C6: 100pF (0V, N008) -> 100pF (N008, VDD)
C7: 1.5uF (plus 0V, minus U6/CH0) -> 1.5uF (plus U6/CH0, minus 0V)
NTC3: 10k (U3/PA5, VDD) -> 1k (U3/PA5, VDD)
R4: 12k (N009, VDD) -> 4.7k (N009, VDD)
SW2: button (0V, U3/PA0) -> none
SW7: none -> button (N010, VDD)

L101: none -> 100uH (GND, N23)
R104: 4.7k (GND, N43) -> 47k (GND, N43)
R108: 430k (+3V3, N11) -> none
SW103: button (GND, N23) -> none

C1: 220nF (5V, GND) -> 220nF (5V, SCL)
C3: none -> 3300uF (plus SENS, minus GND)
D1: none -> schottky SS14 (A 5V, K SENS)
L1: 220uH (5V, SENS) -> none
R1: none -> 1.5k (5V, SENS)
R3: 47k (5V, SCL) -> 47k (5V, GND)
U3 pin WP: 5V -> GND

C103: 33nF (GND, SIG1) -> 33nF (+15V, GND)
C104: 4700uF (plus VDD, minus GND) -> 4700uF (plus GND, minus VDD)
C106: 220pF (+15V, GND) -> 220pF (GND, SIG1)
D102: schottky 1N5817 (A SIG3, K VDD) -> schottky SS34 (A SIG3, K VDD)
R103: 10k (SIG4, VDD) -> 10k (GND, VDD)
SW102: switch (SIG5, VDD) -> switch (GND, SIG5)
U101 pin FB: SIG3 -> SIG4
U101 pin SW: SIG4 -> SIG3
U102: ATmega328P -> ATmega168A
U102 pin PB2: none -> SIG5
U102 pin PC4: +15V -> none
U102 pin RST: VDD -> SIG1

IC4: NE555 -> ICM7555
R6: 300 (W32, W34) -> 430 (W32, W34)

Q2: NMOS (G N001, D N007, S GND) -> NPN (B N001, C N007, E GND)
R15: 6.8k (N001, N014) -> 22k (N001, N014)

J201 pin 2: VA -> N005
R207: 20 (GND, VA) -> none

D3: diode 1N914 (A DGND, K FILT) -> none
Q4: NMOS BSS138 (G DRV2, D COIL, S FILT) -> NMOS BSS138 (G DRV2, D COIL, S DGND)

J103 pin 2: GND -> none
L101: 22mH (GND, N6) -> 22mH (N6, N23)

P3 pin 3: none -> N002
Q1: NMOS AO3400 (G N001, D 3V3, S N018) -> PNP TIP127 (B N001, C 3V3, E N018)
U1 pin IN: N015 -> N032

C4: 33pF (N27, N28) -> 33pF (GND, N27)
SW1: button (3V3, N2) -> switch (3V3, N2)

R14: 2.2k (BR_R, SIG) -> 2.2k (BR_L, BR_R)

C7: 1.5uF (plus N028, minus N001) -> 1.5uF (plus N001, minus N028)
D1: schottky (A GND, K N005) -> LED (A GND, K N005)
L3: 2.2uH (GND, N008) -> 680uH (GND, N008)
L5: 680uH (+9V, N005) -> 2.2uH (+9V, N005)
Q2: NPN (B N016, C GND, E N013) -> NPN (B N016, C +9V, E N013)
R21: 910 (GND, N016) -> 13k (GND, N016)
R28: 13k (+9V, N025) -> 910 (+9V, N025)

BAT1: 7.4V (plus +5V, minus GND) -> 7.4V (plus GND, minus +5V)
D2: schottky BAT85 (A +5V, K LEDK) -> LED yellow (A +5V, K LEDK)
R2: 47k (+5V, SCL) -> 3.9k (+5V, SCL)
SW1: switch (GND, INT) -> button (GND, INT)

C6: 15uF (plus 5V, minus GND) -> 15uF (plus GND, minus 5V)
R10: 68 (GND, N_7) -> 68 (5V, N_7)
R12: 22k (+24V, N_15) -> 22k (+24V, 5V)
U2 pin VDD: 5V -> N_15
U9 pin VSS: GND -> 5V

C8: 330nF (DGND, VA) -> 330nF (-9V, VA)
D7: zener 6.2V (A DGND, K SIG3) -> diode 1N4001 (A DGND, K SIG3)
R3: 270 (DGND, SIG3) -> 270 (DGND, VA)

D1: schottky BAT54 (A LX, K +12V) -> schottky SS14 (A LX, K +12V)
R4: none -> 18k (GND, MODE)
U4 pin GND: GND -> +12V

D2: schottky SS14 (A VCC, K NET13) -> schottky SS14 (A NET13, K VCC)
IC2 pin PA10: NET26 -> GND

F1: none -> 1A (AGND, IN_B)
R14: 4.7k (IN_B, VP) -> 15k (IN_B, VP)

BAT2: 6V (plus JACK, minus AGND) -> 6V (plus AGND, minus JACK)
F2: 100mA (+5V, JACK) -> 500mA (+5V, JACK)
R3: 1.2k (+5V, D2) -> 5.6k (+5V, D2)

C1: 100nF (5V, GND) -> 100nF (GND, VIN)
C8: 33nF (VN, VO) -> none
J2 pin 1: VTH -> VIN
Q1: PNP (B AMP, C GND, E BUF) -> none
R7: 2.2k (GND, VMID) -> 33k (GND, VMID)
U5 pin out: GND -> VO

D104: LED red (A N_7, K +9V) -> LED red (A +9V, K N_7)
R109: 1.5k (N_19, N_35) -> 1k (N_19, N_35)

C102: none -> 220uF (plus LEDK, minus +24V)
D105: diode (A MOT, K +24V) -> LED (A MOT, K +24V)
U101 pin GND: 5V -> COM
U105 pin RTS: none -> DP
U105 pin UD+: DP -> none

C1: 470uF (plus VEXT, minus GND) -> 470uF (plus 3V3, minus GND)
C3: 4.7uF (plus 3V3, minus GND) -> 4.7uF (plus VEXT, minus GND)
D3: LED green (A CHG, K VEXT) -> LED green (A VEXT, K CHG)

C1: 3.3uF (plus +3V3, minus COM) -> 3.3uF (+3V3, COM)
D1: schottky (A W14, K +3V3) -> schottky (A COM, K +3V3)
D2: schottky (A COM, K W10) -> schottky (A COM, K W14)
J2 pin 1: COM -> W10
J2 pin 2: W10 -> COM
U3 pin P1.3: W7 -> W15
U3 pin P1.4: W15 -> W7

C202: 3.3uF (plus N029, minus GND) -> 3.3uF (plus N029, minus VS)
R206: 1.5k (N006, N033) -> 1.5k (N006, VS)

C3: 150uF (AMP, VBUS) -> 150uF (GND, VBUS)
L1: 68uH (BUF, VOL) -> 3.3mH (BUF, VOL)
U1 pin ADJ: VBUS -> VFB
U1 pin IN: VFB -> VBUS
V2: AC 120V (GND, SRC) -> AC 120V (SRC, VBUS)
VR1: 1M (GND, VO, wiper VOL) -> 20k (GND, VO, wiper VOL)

= = = = = = =

> **WHAT YOU ARE ASKED TO DO**: Copy out the lines of the data where the word "DGND" can be found.

> **SOLUTION TO THIS PROBLEM**:
D3: diode 1N914 (A DGND, K FILT) -> none
Q4: NMOS BSS138 (G DRV2, D COIL, S FILT) -> NMOS BSS138 (G DRV2, D COIL, S DGND)
C8: 330nF (DGND, VA) -> 330nF (-9V, VA)
D7: zener 6.2V (A DGND, K SIG3) -> diode 1N4001 (A DGND, K SIG3)
R3: 270 (DGND, SIG3) -> 270 (DGND, VA)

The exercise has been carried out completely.